(Object change listings)
BEGIN
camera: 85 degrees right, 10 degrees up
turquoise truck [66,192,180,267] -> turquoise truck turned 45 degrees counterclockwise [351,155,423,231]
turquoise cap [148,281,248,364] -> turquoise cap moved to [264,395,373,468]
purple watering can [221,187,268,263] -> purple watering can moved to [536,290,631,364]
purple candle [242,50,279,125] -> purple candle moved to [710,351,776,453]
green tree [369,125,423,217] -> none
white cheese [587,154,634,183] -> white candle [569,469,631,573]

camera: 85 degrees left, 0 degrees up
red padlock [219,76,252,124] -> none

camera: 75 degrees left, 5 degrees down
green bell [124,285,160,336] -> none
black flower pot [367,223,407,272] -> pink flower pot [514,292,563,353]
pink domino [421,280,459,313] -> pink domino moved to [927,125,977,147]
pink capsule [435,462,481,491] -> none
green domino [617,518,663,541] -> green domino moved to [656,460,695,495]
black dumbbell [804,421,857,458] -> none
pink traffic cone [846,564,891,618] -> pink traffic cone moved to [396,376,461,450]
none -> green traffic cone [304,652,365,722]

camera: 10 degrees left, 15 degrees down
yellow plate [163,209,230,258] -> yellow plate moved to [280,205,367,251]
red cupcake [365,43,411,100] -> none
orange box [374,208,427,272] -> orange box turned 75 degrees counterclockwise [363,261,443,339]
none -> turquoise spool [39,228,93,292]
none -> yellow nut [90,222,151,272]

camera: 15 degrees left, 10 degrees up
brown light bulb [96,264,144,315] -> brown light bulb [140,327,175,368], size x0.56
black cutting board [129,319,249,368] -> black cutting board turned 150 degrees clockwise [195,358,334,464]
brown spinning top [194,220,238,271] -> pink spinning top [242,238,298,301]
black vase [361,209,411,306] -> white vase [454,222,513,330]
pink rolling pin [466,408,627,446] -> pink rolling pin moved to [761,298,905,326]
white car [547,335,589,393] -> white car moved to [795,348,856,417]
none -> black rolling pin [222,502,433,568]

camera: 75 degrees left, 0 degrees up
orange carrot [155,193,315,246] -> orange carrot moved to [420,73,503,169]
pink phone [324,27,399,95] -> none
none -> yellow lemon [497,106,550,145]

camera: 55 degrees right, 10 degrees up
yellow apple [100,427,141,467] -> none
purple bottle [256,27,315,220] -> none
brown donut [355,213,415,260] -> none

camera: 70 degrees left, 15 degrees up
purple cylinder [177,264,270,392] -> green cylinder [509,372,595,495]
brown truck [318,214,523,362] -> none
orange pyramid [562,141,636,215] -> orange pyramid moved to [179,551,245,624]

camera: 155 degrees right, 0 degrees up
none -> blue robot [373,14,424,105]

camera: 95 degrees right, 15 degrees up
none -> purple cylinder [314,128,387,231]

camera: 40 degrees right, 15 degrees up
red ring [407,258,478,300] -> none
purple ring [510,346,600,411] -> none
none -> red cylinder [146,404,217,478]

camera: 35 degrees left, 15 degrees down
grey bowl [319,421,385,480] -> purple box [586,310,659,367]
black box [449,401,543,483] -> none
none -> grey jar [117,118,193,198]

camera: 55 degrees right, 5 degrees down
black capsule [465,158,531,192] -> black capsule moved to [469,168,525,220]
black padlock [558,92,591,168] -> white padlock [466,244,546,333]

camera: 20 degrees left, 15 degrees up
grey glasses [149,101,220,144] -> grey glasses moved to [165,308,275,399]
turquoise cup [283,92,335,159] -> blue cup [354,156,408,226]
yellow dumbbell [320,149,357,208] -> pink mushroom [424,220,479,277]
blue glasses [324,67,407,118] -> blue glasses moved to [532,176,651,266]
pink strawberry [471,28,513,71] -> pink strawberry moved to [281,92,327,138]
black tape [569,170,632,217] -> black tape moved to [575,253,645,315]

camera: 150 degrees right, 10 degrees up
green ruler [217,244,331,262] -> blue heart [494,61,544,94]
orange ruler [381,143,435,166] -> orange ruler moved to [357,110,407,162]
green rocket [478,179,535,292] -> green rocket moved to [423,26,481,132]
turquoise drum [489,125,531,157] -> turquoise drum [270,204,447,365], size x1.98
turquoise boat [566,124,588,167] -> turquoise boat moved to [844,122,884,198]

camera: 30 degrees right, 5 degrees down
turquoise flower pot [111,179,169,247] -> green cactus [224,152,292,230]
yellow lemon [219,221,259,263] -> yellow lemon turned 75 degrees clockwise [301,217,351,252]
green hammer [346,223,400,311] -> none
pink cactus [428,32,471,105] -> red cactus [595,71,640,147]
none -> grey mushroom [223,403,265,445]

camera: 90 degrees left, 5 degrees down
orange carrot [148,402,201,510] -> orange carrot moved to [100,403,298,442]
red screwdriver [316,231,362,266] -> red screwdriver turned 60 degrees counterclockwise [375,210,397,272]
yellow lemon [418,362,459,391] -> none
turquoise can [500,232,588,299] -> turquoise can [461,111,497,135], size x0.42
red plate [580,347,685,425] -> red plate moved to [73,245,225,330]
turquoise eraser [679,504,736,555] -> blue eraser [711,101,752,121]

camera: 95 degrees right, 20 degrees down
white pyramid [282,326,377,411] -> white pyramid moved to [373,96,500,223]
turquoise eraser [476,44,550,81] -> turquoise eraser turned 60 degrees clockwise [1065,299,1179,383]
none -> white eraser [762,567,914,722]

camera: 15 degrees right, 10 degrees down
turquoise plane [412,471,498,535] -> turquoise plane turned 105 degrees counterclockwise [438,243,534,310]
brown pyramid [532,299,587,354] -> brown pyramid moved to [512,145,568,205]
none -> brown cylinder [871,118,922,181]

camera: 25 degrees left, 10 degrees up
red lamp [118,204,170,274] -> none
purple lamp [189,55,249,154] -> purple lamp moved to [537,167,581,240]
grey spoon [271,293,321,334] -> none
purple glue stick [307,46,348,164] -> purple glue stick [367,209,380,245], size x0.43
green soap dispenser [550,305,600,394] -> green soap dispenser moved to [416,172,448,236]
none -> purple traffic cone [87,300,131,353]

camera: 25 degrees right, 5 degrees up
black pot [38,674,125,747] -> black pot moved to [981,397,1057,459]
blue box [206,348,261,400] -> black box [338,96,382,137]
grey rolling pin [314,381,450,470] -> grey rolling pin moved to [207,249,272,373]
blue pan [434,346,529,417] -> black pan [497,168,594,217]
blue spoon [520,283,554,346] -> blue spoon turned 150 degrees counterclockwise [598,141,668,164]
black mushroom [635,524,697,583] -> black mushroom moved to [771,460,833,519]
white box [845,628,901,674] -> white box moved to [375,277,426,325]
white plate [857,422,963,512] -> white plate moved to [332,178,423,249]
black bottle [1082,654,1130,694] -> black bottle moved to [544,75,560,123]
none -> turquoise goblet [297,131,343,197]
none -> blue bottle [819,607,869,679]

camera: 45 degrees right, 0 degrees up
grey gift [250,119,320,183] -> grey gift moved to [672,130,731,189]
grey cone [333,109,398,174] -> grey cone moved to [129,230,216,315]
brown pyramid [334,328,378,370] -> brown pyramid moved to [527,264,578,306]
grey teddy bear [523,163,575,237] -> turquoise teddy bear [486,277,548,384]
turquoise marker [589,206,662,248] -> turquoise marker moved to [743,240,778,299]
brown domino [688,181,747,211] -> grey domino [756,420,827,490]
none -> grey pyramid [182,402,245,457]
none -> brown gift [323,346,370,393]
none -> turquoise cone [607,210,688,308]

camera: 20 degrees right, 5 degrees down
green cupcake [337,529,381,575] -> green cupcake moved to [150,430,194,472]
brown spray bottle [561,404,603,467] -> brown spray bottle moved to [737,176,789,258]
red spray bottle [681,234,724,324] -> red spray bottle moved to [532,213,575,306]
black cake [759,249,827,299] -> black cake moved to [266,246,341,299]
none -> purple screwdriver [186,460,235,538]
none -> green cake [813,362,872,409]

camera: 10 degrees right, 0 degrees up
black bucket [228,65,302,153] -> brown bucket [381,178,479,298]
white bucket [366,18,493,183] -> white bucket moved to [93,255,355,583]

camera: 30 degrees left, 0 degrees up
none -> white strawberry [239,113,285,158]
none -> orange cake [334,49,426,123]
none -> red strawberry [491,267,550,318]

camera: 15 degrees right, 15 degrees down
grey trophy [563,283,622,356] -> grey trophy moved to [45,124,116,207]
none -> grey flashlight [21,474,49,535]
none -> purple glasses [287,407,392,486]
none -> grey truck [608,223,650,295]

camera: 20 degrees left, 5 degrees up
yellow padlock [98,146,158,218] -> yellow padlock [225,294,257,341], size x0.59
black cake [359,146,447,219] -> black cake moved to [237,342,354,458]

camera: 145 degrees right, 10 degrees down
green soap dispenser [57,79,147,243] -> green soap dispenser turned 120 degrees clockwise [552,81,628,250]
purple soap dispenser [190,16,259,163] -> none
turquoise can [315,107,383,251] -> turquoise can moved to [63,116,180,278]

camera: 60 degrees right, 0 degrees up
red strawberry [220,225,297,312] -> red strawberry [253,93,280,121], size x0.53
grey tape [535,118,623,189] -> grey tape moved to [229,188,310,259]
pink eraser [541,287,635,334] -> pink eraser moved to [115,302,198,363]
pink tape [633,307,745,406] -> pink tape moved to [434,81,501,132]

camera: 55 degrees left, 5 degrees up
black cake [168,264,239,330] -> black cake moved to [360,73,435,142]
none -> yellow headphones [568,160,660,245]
END
→ **TASK TO CARRY OUT**: Reproduce verbatim the lines above, from the line with "brown spinning top" through the line with "none -> grey jar [117,118,193,198]".

→ **RESULT OF THE EXERCISE**:
brown spinning top [194,220,238,271] -> pink spinning top [242,238,298,301]
black vase [361,209,411,306] -> white vase [454,222,513,330]
pink rolling pin [466,408,627,446] -> pink rolling pin moved to [761,298,905,326]
white car [547,335,589,393] -> white car moved to [795,348,856,417]
none -> black rolling pin [222,502,433,568]

camera: 75 degrees left, 0 degrees up
orange carrot [155,193,315,246] -> orange carrot moved to [420,73,503,169]
pink phone [324,27,399,95] -> none
none -> yellow lemon [497,106,550,145]

camera: 55 degrees right, 10 degrees up
yellow apple [100,427,141,467] -> none
purple bottle [256,27,315,220] -> none
brown donut [355,213,415,260] -> none

camera: 70 degrees left, 15 degrees up
purple cylinder [177,264,270,392] -> green cylinder [509,372,595,495]
brown truck [318,214,523,362] -> none
orange pyramid [562,141,636,215] -> orange pyramid moved to [179,551,245,624]

camera: 155 degrees right, 0 degrees up
none -> blue robot [373,14,424,105]

camera: 95 degrees right, 15 degrees up
none -> purple cylinder [314,128,387,231]

camera: 40 degrees right, 15 degrees up
red ring [407,258,478,300] -> none
purple ring [510,346,600,411] -> none
none -> red cylinder [146,404,217,478]

camera: 35 degrees left, 15 degrees down
grey bowl [319,421,385,480] -> purple box [586,310,659,367]
black box [449,401,543,483] -> none
none -> grey jar [117,118,193,198]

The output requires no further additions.